** Source records follows **
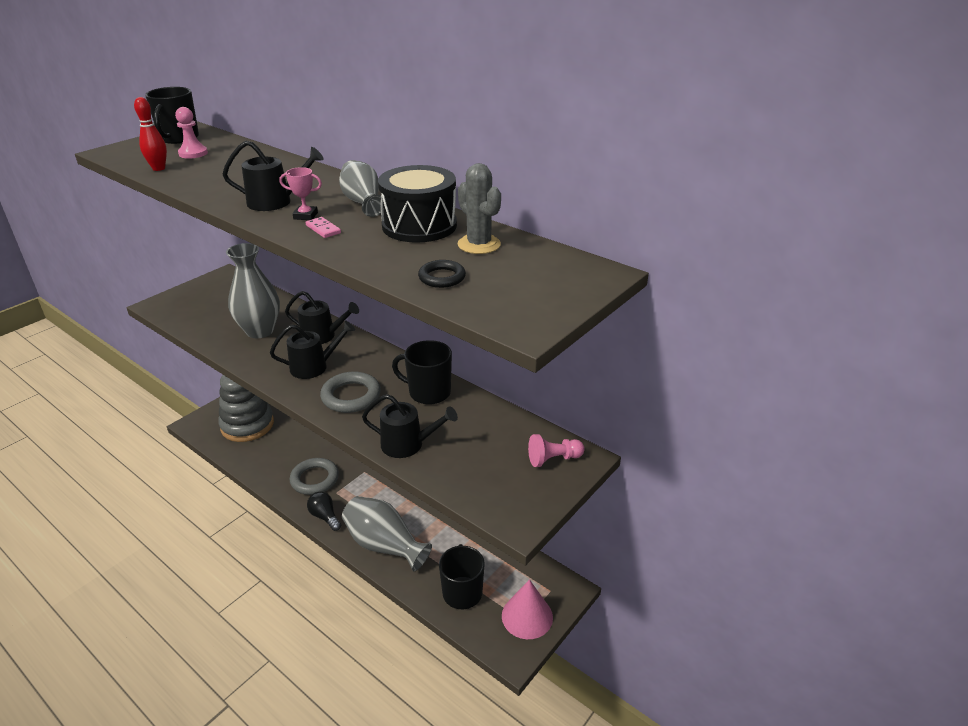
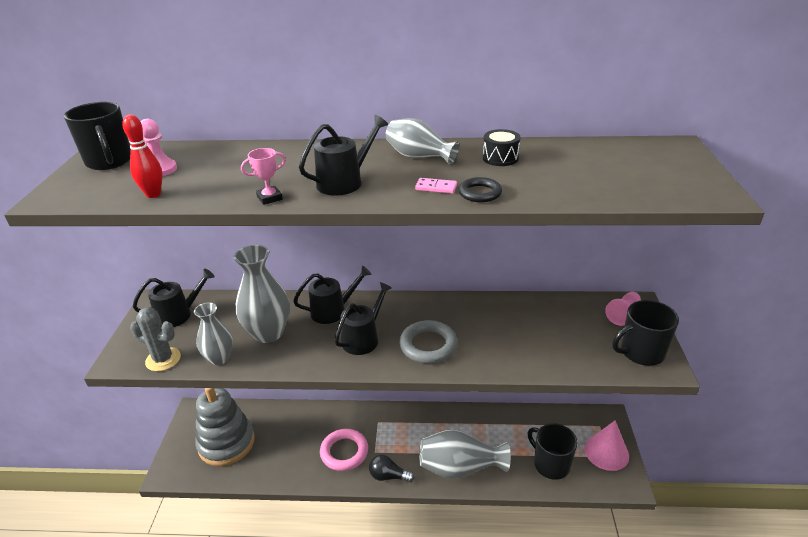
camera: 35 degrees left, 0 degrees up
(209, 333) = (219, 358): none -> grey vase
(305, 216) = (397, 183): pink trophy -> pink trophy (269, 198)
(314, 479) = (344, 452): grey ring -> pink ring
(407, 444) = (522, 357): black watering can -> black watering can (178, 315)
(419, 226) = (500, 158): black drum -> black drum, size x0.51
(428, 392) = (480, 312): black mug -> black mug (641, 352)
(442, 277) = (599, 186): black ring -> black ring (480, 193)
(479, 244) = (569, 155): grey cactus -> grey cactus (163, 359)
** End of Source records **
Once the pictures are set aside, copy the remaining text of every entry exactly.

camera: 35 degrees left, 0 degrees up
(209, 333) = (219, 358): none -> grey vase
(305, 216) = (397, 183): pink trophy -> pink trophy (269, 198)
(314, 479) = (344, 452): grey ring -> pink ring
(407, 444) = (522, 357): black watering can -> black watering can (178, 315)
(419, 226) = (500, 158): black drum -> black drum, size x0.51
(428, 392) = (480, 312): black mug -> black mug (641, 352)
(442, 277) = (599, 186): black ring -> black ring (480, 193)
(479, 244) = (569, 155): grey cactus -> grey cactus (163, 359)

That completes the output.